Image sets with object changes:
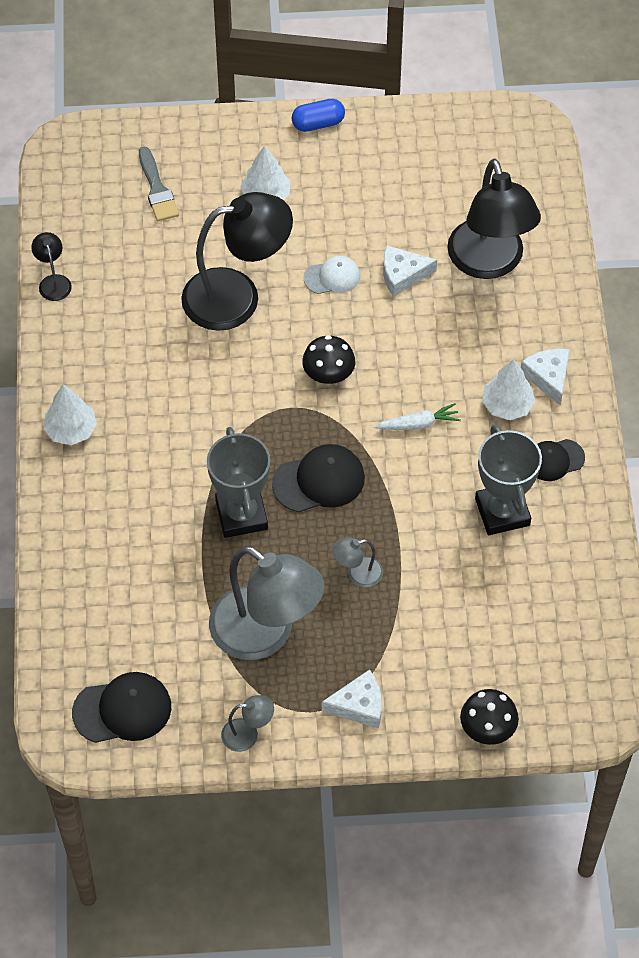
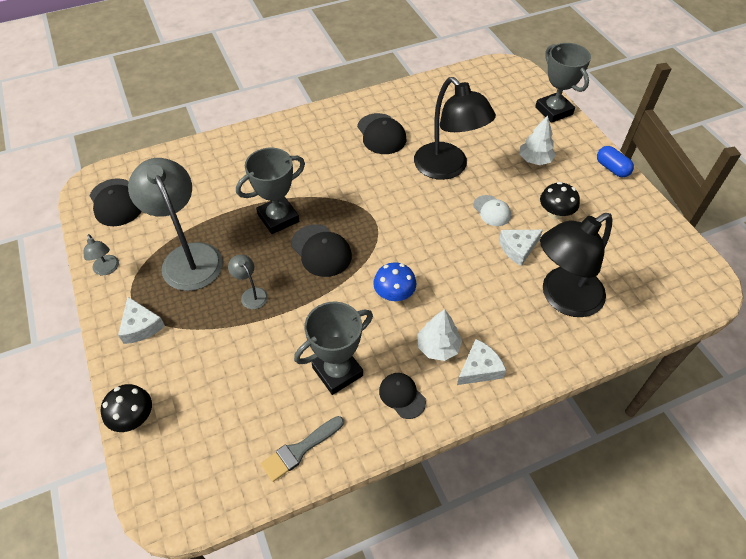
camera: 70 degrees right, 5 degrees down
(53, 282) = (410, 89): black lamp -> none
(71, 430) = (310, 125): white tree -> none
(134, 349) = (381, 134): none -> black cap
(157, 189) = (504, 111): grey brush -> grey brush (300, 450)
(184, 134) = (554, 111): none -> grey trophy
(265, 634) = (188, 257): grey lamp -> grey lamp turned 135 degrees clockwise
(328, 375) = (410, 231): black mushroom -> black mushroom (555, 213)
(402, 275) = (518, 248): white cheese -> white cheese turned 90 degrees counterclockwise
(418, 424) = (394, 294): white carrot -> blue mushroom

| Work order |
Among the entries above, find every line holding "grey" and copy it.

| Final answer |
(157, 189) = (504, 111): grey brush -> grey brush (300, 450)
(184, 134) = (554, 111): none -> grey trophy
(265, 634) = (188, 257): grey lamp -> grey lamp turned 135 degrees clockwise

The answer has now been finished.